## Task to complete
Please set down the data word for word; images do not go in the copy.

## Data extract
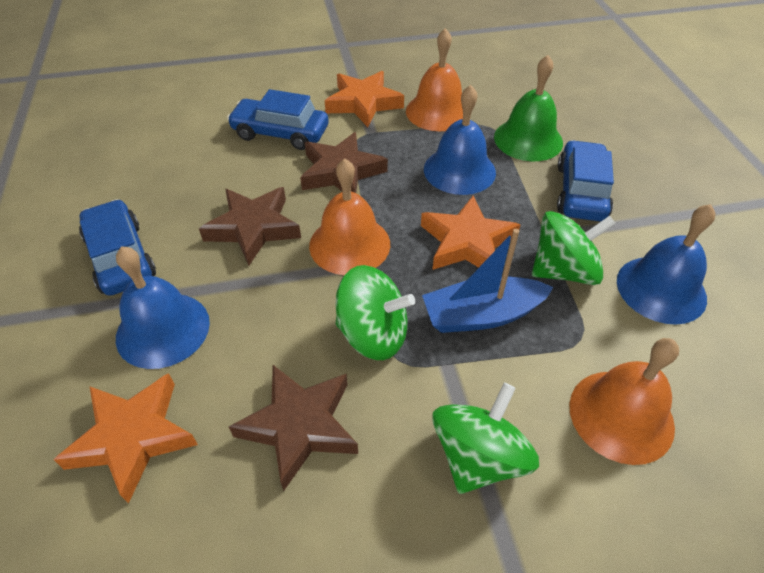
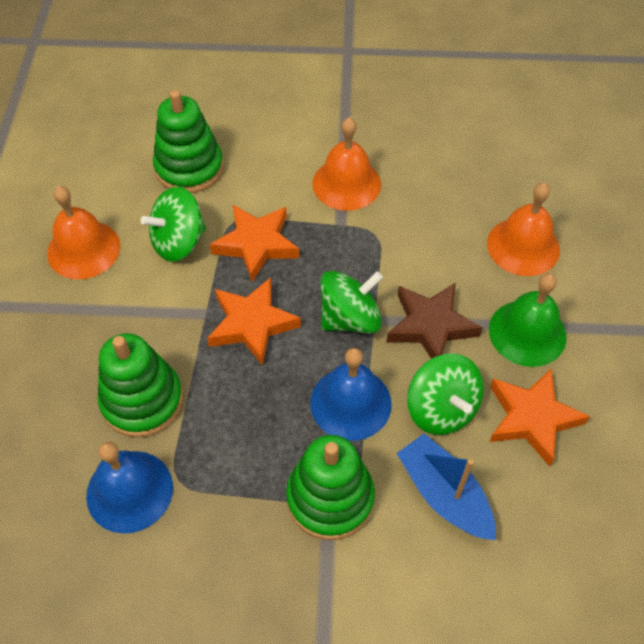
blue bell: 3 -> 2
blue car: 3 -> 0
brown star: 3 -> 1
green stacking toy: 0 -> 3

## Response to the task
blue bell: 3 -> 2
blue car: 3 -> 0
brown star: 3 -> 1
green stacking toy: 0 -> 3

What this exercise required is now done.